WHAT IS NEEDED.
Go over the material below and report every line that contains the word "none".

DATA FOR REVIEW.
■ ■ ■

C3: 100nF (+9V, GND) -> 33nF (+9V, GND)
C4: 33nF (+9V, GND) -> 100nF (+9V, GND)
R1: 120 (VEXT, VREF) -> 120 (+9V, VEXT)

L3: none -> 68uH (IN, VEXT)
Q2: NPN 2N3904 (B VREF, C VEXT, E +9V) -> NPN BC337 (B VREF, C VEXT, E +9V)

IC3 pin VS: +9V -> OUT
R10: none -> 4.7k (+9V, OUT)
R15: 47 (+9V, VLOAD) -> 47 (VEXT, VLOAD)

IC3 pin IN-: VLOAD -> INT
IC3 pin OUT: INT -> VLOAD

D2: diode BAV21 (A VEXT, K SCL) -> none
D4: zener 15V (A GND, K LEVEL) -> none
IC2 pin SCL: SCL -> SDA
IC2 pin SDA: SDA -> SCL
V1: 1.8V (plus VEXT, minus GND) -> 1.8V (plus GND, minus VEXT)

■ ■ ■

THE ANSWER.
L3: none -> 68uH (IN, VEXT)
R10: none -> 4.7k (+9V, OUT)
D2: diode BAV21 (A VEXT, K SCL) -> none
D4: zener 15V (A GND, K LEVEL) -> none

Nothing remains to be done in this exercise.